_Instructions for the task_
Restate word for word the entries below, starting with the line with "D101: LED blue" and continuing through the line with "S101: button (+3V3, n4) -> switch (+3V3, n4)". Include both of those lines and no others.

===== Data under study

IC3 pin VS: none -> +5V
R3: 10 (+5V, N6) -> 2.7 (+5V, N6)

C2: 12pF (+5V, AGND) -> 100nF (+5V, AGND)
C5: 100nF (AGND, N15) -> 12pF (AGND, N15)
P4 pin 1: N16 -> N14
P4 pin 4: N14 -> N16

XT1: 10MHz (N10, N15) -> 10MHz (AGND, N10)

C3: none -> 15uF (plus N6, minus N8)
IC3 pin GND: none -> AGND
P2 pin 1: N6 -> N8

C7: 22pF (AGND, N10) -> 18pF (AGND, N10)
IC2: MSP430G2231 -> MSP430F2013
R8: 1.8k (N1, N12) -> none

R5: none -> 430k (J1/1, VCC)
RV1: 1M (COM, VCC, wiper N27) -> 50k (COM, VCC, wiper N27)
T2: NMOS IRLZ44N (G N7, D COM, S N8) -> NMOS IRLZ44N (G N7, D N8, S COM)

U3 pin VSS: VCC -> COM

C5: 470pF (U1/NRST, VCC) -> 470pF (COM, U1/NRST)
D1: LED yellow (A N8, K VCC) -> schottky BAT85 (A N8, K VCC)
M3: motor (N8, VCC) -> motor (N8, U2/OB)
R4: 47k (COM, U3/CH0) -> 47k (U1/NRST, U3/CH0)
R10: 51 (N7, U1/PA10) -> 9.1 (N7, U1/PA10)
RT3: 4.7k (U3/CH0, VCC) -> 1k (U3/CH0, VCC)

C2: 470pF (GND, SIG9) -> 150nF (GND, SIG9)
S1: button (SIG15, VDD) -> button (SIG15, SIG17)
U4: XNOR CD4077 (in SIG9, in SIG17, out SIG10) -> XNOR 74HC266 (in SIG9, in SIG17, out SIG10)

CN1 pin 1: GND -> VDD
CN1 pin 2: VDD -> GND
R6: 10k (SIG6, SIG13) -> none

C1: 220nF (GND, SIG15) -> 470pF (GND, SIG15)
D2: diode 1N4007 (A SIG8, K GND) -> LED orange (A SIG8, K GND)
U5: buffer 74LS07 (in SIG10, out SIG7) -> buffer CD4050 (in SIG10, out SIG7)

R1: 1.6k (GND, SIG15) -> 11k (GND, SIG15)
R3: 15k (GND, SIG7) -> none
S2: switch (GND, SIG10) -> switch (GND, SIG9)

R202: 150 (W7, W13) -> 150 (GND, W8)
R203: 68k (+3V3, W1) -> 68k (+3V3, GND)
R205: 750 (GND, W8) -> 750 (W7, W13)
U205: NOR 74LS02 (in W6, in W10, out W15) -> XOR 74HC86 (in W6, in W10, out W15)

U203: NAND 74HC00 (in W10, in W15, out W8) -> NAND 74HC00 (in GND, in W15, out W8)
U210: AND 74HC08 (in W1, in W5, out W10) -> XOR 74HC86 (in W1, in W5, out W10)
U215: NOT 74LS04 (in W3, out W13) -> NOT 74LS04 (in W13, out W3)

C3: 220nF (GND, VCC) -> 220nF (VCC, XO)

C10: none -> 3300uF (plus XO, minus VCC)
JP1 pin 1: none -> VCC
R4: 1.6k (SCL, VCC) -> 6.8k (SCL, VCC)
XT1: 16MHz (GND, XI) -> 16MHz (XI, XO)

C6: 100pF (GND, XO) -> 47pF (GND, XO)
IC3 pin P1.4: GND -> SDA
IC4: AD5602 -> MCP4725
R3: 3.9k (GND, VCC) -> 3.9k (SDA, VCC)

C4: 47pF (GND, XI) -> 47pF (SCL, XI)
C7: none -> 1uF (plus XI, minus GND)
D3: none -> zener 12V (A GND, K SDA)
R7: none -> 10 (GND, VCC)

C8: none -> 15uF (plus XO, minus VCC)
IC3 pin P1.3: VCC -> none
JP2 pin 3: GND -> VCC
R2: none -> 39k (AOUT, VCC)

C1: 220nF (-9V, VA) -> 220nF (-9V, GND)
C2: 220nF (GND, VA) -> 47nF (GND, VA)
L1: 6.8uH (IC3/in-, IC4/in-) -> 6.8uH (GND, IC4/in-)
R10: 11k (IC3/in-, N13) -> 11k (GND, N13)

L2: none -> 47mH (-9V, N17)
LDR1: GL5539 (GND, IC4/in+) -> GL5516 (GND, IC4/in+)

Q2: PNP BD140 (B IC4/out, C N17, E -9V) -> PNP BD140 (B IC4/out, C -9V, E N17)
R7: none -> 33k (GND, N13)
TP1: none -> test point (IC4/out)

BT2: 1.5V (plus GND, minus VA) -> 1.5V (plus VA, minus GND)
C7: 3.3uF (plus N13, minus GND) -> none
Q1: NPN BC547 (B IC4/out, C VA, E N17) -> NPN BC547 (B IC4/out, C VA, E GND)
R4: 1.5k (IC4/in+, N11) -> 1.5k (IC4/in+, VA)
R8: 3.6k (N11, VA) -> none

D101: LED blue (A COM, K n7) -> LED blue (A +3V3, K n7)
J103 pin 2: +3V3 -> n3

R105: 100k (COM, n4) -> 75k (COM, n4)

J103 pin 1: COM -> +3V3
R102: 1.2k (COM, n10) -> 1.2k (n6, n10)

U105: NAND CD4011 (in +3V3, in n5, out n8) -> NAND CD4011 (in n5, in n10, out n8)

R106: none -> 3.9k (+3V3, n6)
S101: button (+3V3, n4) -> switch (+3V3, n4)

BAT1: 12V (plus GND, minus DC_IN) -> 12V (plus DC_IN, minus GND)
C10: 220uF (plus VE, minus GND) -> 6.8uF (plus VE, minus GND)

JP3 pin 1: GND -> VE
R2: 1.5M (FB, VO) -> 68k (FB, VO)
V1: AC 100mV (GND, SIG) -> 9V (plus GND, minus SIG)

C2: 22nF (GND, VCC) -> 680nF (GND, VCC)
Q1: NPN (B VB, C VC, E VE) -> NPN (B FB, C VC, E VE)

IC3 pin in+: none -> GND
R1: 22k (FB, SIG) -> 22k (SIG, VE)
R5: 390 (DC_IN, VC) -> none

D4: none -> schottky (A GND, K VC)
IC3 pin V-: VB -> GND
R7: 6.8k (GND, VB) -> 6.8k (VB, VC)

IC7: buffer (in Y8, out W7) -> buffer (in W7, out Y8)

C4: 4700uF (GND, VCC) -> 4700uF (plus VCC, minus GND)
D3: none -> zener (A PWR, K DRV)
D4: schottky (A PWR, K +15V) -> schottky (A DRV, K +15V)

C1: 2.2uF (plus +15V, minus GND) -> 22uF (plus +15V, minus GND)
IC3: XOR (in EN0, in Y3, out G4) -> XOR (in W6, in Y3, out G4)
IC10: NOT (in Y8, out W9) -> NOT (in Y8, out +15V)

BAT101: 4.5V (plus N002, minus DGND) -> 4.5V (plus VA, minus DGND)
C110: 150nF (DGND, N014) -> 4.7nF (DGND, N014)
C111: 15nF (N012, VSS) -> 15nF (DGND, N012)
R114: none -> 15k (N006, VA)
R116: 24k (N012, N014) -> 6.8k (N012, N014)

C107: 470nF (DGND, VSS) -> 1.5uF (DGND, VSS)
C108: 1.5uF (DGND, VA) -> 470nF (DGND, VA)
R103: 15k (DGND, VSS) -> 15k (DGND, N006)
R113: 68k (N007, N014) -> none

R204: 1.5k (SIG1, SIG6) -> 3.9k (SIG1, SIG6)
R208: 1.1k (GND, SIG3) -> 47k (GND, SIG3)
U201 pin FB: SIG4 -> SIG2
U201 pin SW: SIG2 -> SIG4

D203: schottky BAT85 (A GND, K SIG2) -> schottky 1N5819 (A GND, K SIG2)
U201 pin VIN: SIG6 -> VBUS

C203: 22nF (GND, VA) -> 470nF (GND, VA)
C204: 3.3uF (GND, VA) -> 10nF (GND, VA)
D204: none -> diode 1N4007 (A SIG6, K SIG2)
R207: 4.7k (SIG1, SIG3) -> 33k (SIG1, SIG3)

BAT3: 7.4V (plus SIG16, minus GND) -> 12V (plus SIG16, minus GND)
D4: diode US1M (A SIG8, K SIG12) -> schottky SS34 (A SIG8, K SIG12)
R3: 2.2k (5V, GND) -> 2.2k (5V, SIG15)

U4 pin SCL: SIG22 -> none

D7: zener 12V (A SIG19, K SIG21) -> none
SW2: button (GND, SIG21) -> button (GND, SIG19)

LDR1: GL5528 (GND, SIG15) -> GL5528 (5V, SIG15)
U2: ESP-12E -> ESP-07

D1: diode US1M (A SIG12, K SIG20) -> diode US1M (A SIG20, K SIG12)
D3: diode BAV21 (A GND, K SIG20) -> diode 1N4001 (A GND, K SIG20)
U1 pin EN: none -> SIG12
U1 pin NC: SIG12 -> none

==========

_Response below_
D101: LED blue (A COM, K n7) -> LED blue (A +3V3, K n7)
J103 pin 2: +3V3 -> n3

R105: 100k (COM, n4) -> 75k (COM, n4)

J103 pin 1: COM -> +3V3
R102: 1.2k (COM, n10) -> 1.2k (n6, n10)

U105: NAND CD4011 (in +3V3, in n5, out n8) -> NAND CD4011 (in n5, in n10, out n8)

R106: none -> 3.9k (+3V3, n6)
S101: button (+3V3, n4) -> switch (+3V3, n4)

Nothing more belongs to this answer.